* GIVEN RECORDS

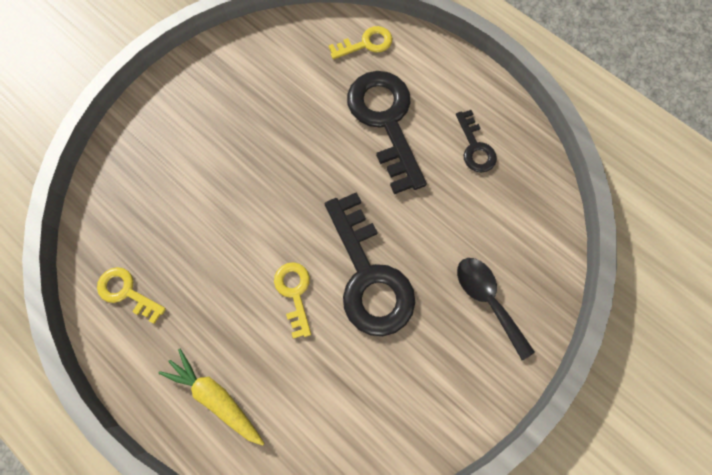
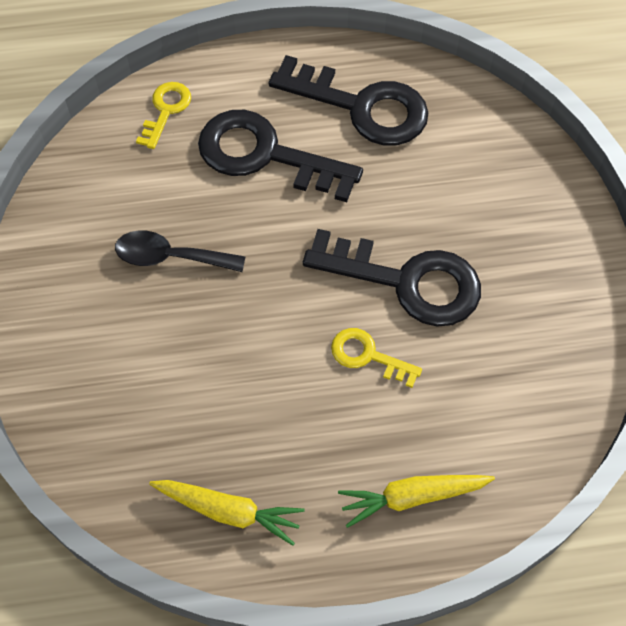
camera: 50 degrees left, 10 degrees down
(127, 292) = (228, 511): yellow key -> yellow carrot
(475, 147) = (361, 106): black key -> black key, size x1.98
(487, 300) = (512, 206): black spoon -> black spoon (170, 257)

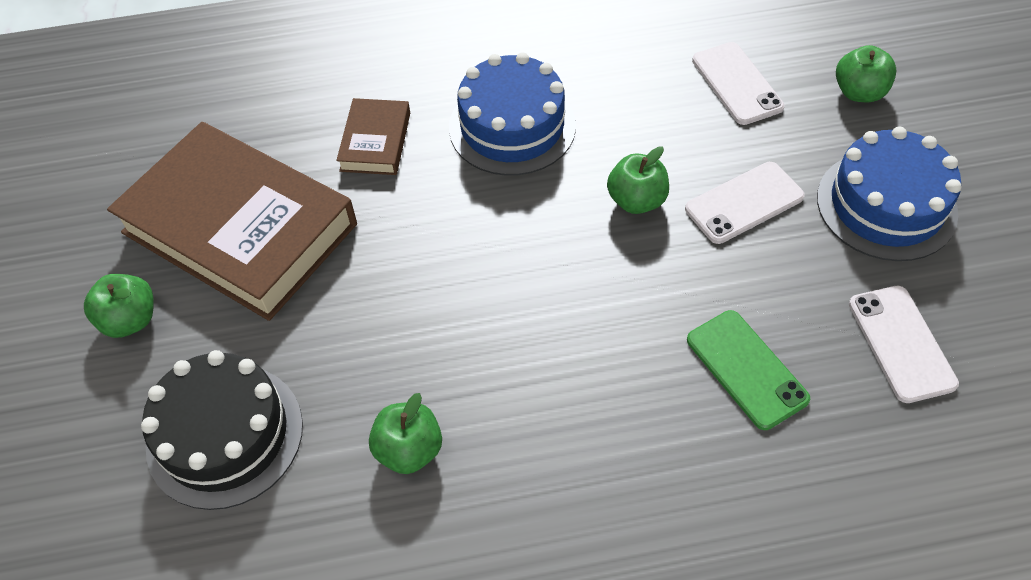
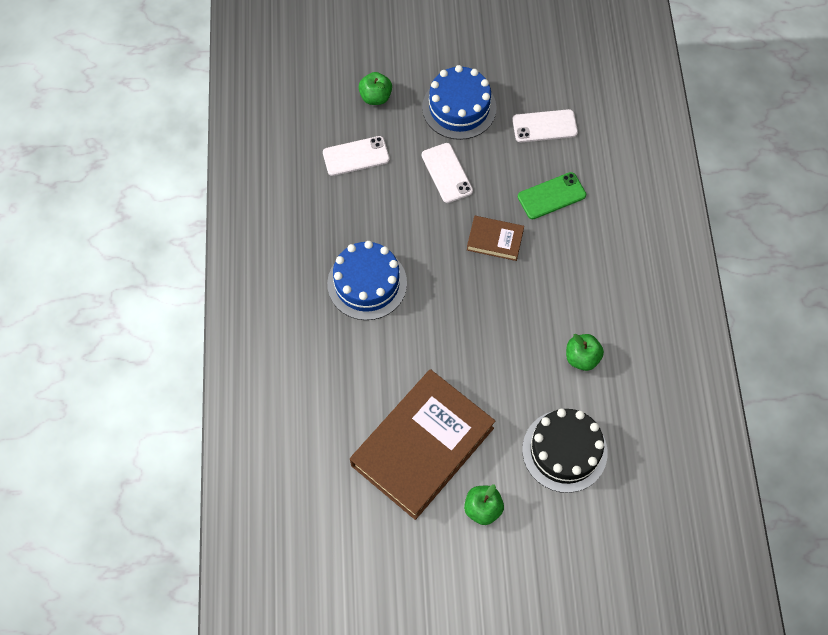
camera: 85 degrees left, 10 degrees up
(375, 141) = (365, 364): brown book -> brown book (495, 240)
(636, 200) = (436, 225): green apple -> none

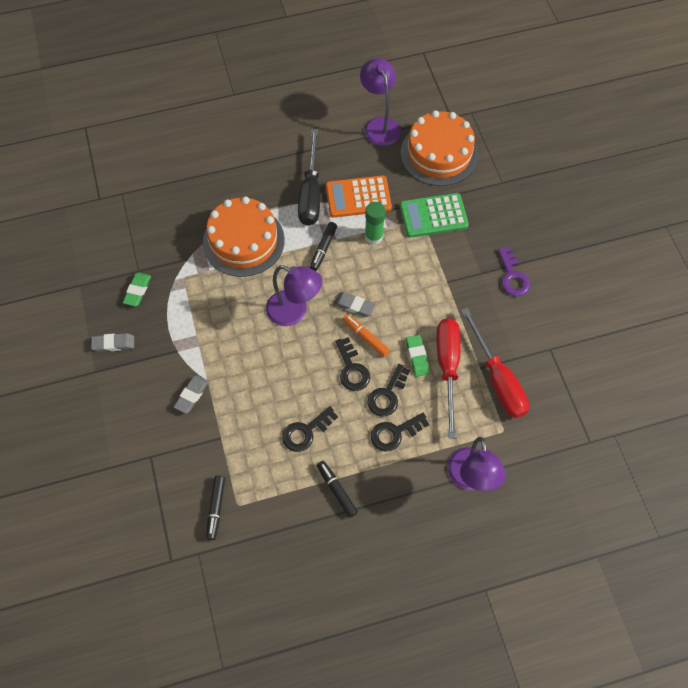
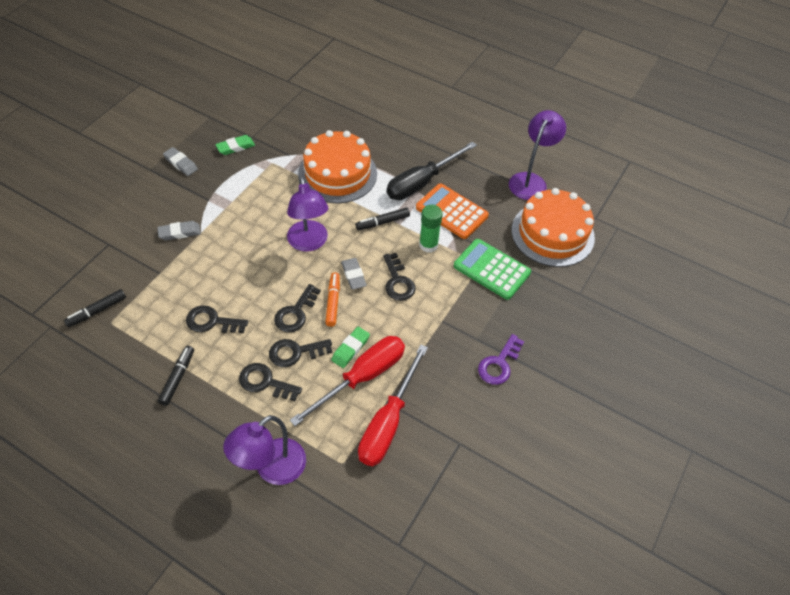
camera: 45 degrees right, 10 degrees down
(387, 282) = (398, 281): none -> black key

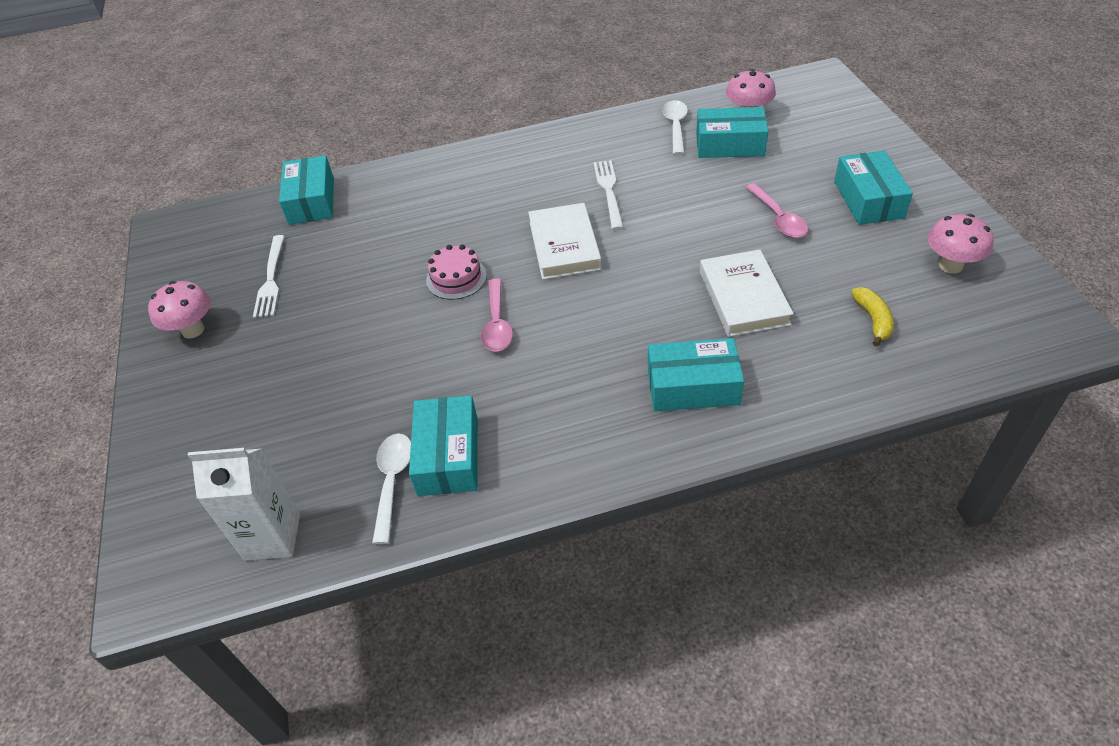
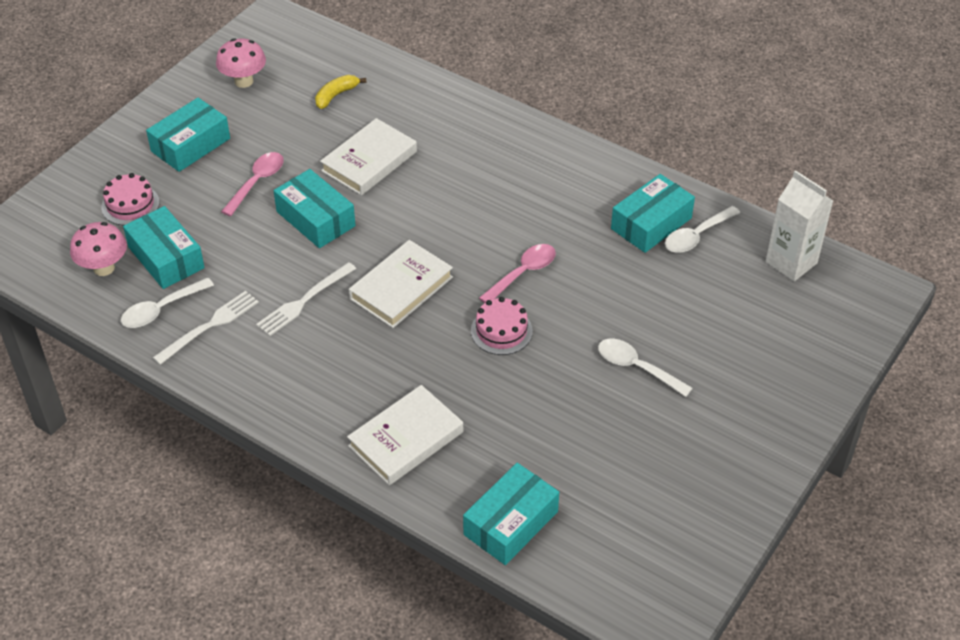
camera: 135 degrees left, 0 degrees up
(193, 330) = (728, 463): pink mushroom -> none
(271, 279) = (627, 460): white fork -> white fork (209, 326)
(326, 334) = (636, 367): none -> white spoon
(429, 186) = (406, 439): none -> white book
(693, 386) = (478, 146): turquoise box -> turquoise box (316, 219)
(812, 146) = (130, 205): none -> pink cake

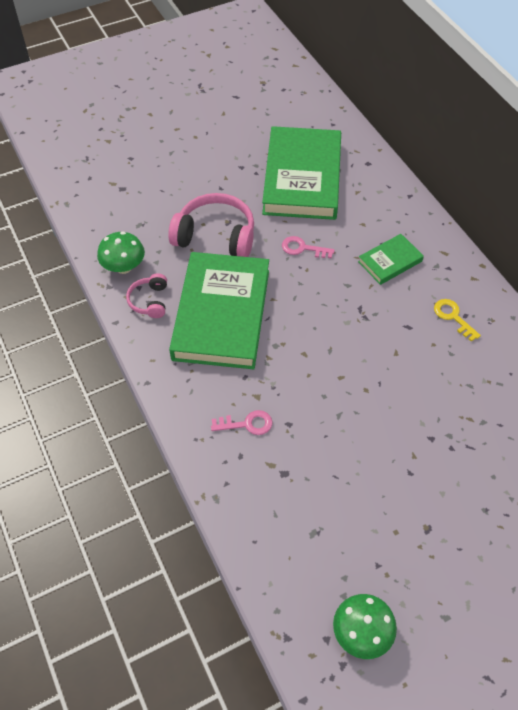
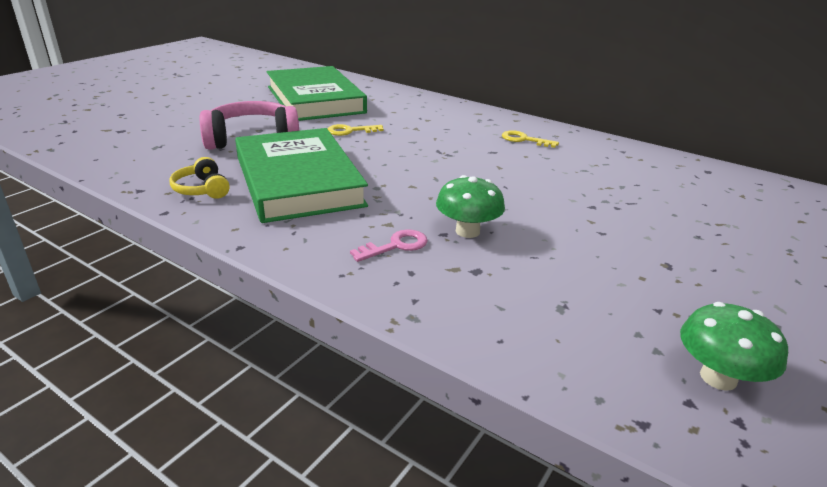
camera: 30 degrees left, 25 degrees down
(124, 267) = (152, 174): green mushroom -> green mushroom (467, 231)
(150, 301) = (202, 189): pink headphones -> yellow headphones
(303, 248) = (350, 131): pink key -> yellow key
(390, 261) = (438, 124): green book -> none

* TASK INSTRUCTIONS
Leaving pictures out, output the lines of the data above from the one with "(693, 386) = (478, 146): turquoise" through the one with "(303, 248) = (350, 131): pink", word for word.

* PROBLEM SOLUTION
(693, 386) = (478, 146): turquoise box -> turquoise box (316, 219)
(812, 146) = (130, 205): none -> pink cake

camera: 30 degrees left, 25 degrees down
(124, 267) = (152, 174): green mushroom -> green mushroom (467, 231)
(150, 301) = (202, 189): pink headphones -> yellow headphones
(303, 248) = (350, 131): pink key -> yellow key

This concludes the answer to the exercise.